Pictures excluded, copy all of the data below exactly.

## Recorded data:
_ _ _ _ _ _ _

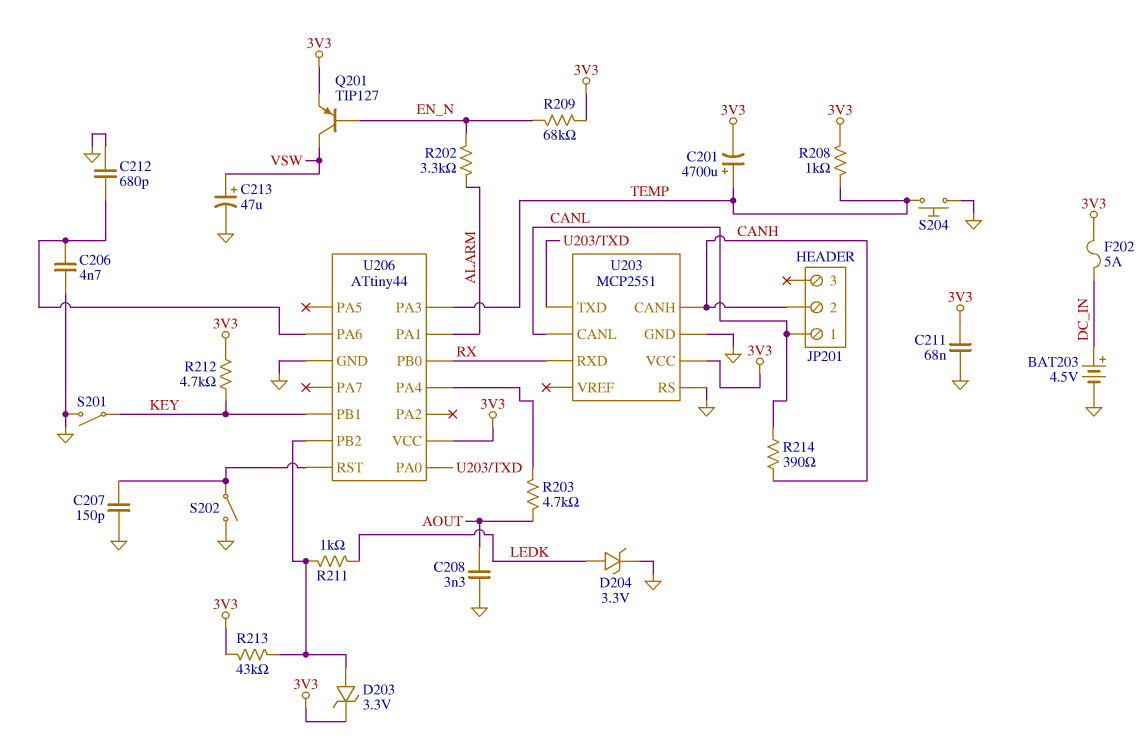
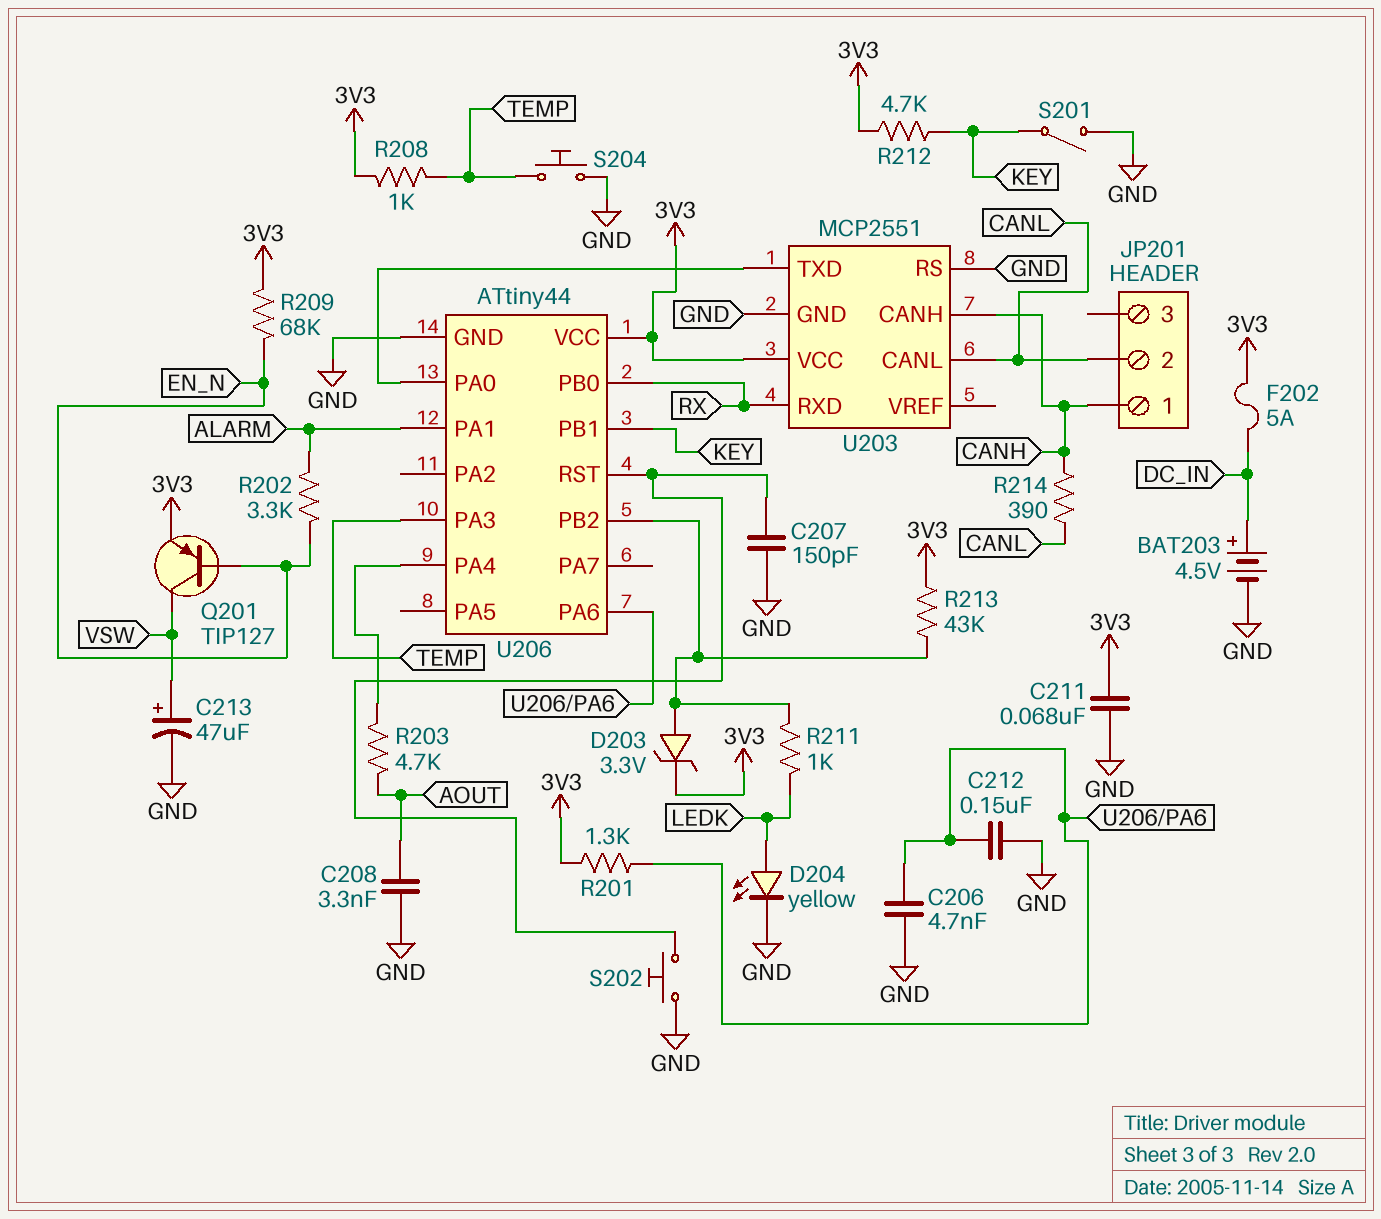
C201: 4700uF (plus TEMP, minus 3V3) -> none
C212: 680pF (GND, U206/PA6) -> 150nF (GND, U206/PA6)
D204: zener 3.3V (A LEDK, K GND) -> LED yellow (A LEDK, K GND)
JP201 pin 1: CANL -> CANH
JP201 pin 2: CANH -> CANL
R201: none -> 1.3k (3V3, U206/PA6)
S202: switch (GND, U206/RST) -> button (GND, U206/RST)

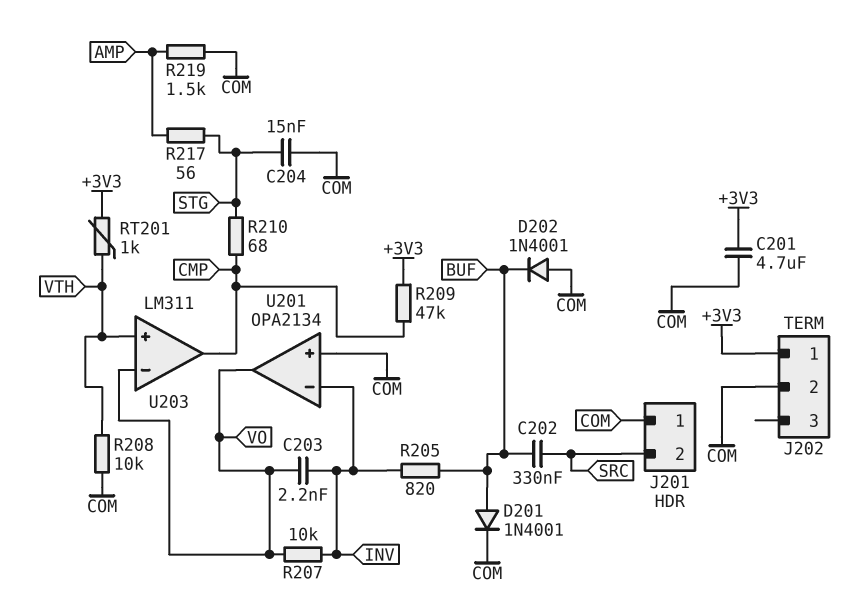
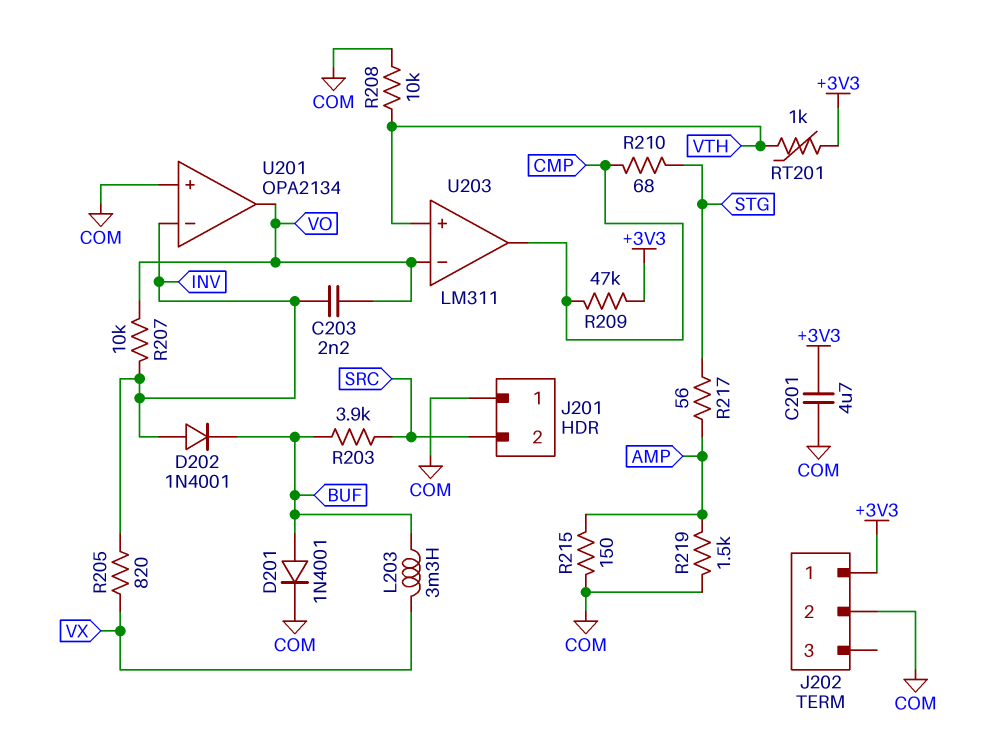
C202: 330nF (BUF, SRC) -> none
C204: 15nF (COM, STG) -> none
D202: diode 1N4001 (A COM, K BUF) -> diode 1N4001 (A INV, K BUF)
L203: none -> 3.3mH (BUF, VX)
R203: none -> 3.9k (BUF, SRC)
R205: 820 (BUF, INV) -> 820 (INV, VX)
R215: none -> 150 (AMP, COM)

_ _ _ _ _ _ _

## THE ANSWER:
C201: 4700uF (plus TEMP, minus 3V3) -> none
C212: 680pF (GND, U206/PA6) -> 150nF (GND, U206/PA6)
D204: zener 3.3V (A LEDK, K GND) -> LED yellow (A LEDK, K GND)
JP201 pin 1: CANL -> CANH
JP201 pin 2: CANH -> CANL
R201: none -> 1.3k (3V3, U206/PA6)
S202: switch (GND, U206/RST) -> button (GND, U206/RST)

C202: 330nF (BUF, SRC) -> none
C204: 15nF (COM, STG) -> none
D202: diode 1N4001 (A COM, K BUF) -> diode 1N4001 (A INV, K BUF)
L203: none -> 3.3mH (BUF, VX)
R203: none -> 3.9k (BUF, SRC)
R205: 820 (BUF, INV) -> 820 (INV, VX)
R215: none -> 150 (AMP, COM)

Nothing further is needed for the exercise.